▸ **EXERCISE REQUIREMENTS**
Copy out the entries below word for word, from the line with "Who is more forward, (119,157) or (486,516)?" up to and including the line with "Positioned behind is point (271, 74).".

[MATERIAL SHOWN start]

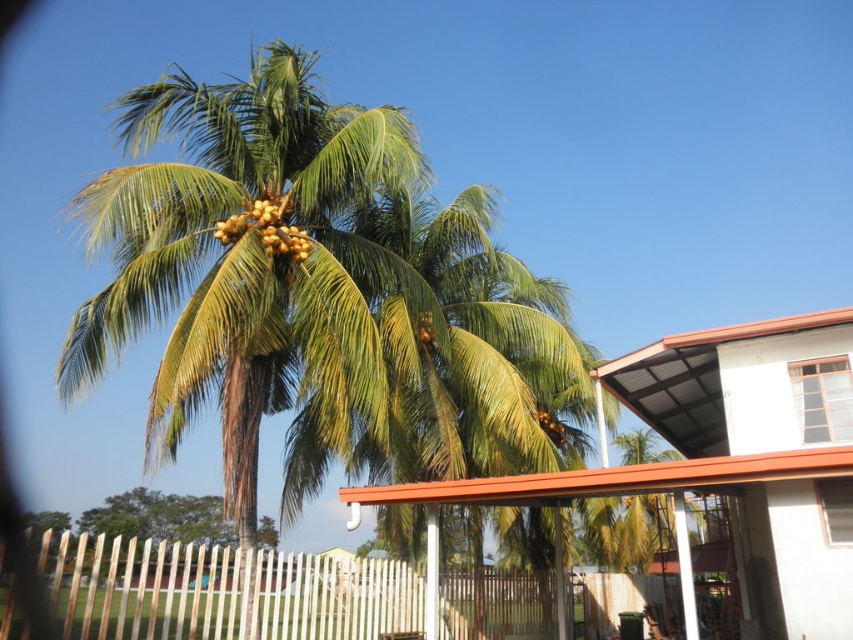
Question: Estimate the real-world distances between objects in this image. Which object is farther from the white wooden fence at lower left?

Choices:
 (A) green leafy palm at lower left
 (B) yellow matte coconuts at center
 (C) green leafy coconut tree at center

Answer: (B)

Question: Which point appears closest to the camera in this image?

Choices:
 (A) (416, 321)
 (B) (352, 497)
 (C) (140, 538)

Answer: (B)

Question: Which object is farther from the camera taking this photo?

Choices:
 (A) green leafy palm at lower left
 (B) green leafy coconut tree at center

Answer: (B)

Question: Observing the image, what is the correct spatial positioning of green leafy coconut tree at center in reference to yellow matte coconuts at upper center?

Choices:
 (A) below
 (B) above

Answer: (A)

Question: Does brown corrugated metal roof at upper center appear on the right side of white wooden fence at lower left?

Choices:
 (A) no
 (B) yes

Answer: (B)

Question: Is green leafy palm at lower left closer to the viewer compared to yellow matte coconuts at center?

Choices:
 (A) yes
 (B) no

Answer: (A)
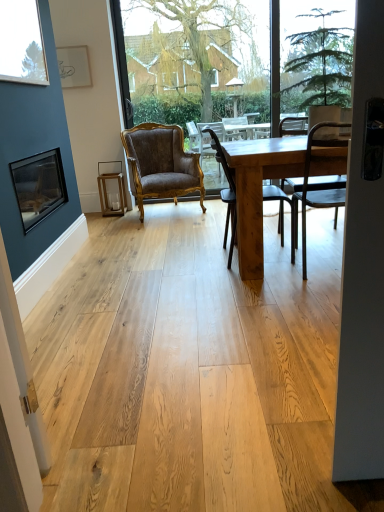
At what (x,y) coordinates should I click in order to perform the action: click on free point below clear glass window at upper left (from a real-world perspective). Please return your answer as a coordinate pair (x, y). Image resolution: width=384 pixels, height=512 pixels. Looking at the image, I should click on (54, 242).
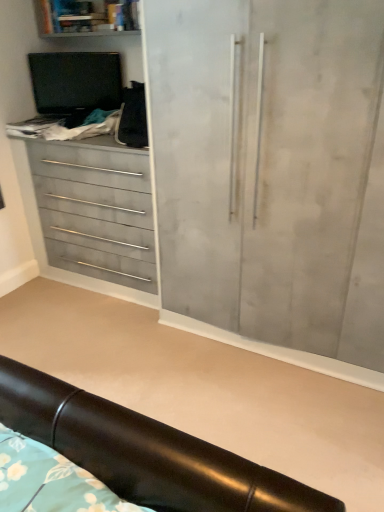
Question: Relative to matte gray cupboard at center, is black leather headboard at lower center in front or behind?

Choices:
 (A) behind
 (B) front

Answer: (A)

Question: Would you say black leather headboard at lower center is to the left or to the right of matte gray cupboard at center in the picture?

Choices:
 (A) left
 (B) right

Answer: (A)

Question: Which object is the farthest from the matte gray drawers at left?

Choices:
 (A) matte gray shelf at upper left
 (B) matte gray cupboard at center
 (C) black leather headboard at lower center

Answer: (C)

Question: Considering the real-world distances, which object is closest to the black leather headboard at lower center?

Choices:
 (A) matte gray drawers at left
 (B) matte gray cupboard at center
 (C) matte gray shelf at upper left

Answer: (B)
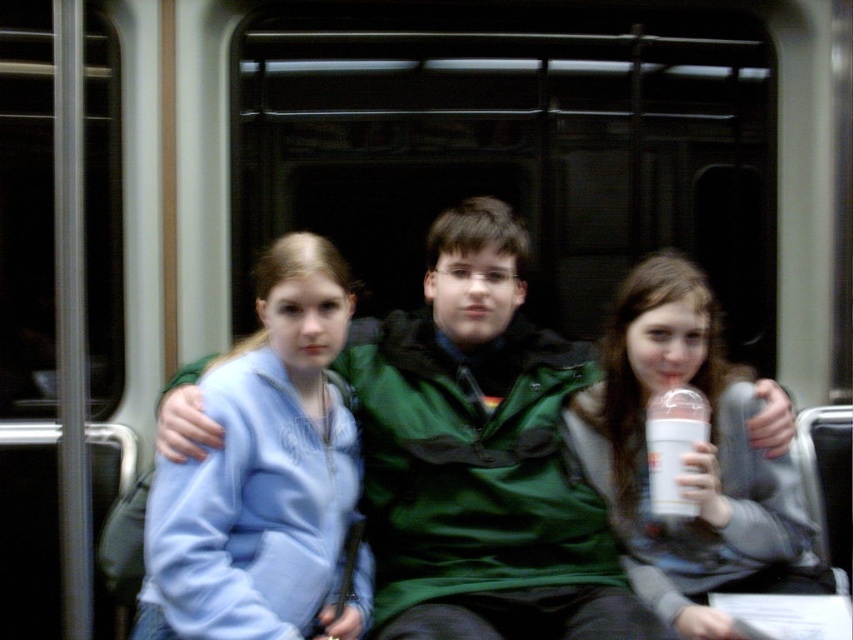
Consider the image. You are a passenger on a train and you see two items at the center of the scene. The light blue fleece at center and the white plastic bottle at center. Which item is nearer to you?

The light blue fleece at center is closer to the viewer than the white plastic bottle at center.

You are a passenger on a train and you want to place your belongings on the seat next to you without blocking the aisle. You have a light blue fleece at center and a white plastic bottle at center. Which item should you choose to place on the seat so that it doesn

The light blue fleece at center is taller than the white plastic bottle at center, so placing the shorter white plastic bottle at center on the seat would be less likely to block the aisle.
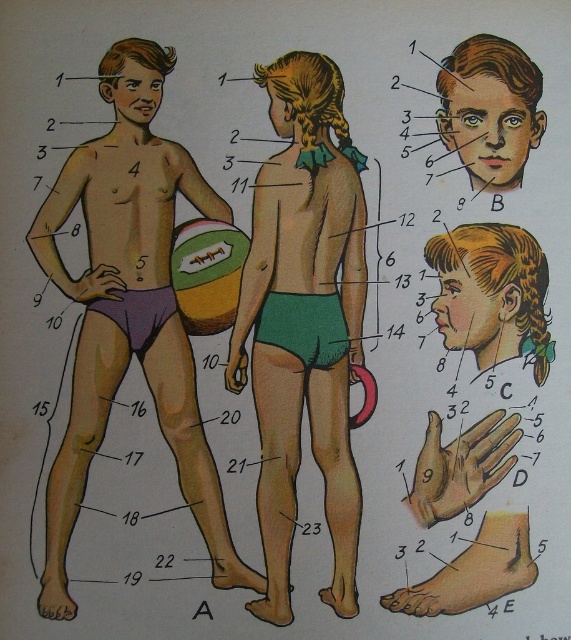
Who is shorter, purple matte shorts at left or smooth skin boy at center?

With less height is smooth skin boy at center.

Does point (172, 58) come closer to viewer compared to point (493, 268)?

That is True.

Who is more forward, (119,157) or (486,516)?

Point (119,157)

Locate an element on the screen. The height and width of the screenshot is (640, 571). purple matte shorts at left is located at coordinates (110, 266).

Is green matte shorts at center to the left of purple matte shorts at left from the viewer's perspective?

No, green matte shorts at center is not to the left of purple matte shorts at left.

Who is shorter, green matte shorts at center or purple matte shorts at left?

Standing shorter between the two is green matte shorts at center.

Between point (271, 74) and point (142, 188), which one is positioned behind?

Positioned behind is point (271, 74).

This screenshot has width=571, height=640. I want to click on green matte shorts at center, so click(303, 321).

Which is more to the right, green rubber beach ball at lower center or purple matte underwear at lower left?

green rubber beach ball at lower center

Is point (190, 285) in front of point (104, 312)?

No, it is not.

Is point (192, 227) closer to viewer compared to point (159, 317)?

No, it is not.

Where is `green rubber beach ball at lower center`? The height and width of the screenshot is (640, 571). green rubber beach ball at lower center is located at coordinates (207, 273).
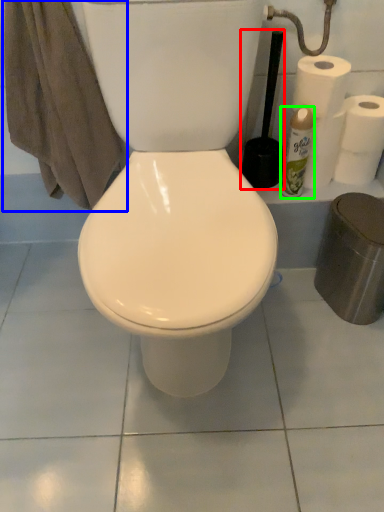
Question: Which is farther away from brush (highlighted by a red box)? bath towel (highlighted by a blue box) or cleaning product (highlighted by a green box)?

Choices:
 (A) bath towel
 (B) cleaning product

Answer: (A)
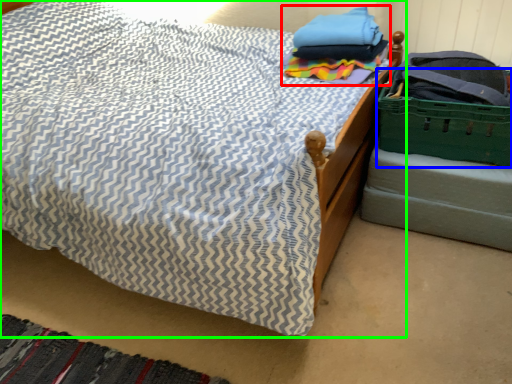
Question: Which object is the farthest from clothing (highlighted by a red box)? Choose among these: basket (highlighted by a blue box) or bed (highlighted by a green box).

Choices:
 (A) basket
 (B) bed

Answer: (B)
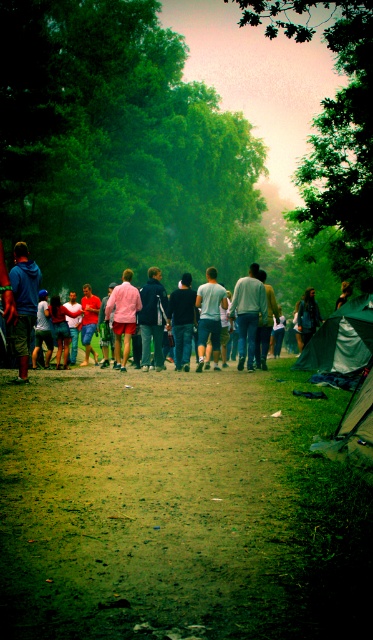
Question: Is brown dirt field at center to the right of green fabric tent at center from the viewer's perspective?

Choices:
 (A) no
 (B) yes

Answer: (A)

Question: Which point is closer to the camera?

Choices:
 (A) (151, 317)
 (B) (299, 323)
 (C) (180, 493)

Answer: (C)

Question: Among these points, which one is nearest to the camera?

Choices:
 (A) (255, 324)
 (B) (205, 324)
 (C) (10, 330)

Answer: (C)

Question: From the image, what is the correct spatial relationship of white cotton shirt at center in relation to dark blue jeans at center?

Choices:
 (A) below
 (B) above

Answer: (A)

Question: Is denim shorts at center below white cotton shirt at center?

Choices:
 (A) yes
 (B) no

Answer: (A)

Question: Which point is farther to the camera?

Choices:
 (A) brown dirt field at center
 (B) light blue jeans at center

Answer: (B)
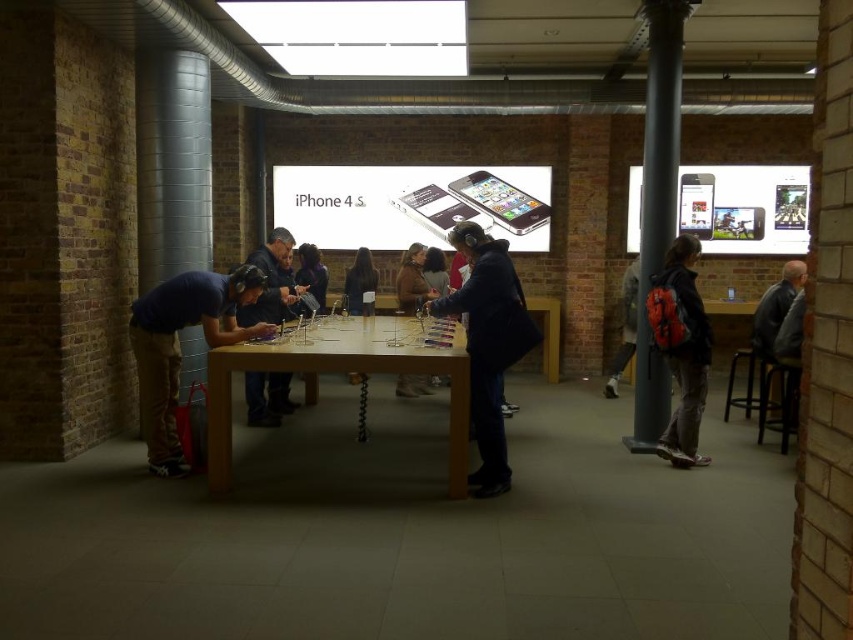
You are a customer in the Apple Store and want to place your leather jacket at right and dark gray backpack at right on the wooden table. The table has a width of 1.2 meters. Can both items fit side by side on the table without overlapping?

[MATERIAL SHOWN end]

▸ **ANSWER TO THIS PROBLEM**
Who is more forward, (119,157) or (486,516)?

Point (119,157)

Locate an element on the screen. The height and width of the screenshot is (640, 571). purple matte shorts at left is located at coordinates (110, 266).

Is green matte shorts at center to the left of purple matte shorts at left from the viewer's perspective?

No, green matte shorts at center is not to the left of purple matte shorts at left.

Who is shorter, green matte shorts at center or purple matte shorts at left?

Standing shorter between the two is green matte shorts at center.

Between point (271, 74) and point (142, 188), which one is positioned behind?

Positioned behind is point (271, 74).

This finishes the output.